• [TASK DIRECTIONS]: Your answer should be the lines of the listing that contain the word "none".

• [DATA]:
>>>>
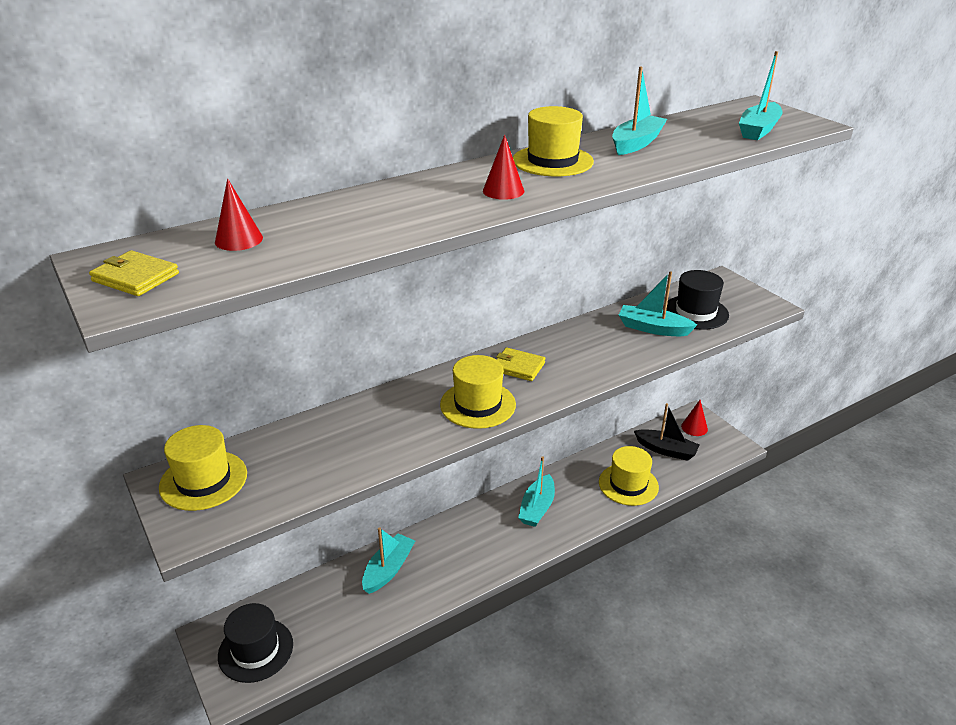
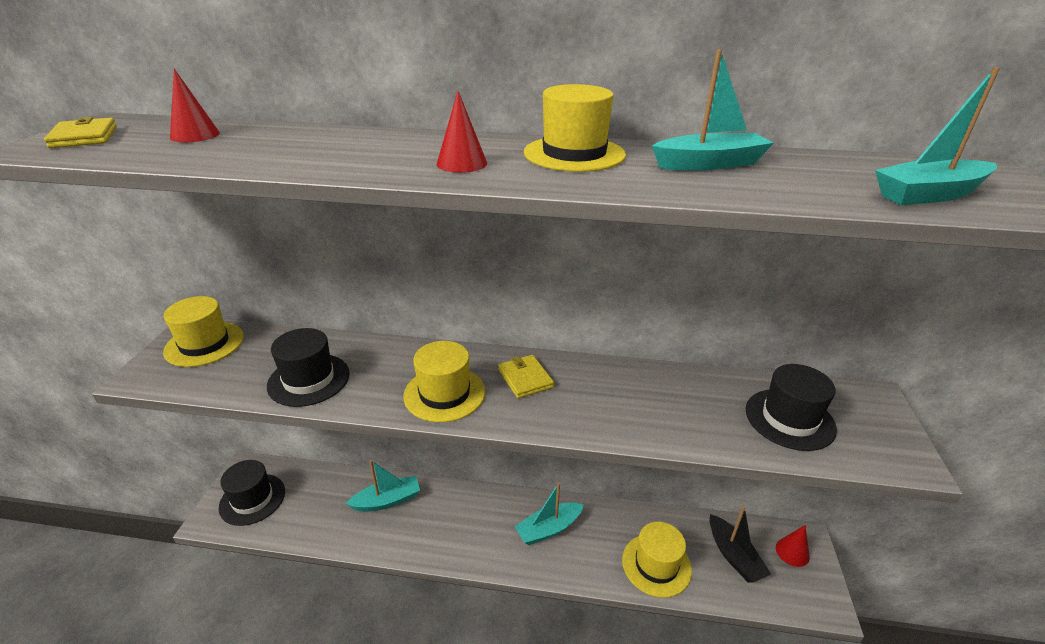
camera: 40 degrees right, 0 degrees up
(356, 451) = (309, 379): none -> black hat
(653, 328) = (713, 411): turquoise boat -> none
<<<<
• [RESULT BELOW]:
(356, 451) = (309, 379): none -> black hat
(653, 328) = (713, 411): turquoise boat -> none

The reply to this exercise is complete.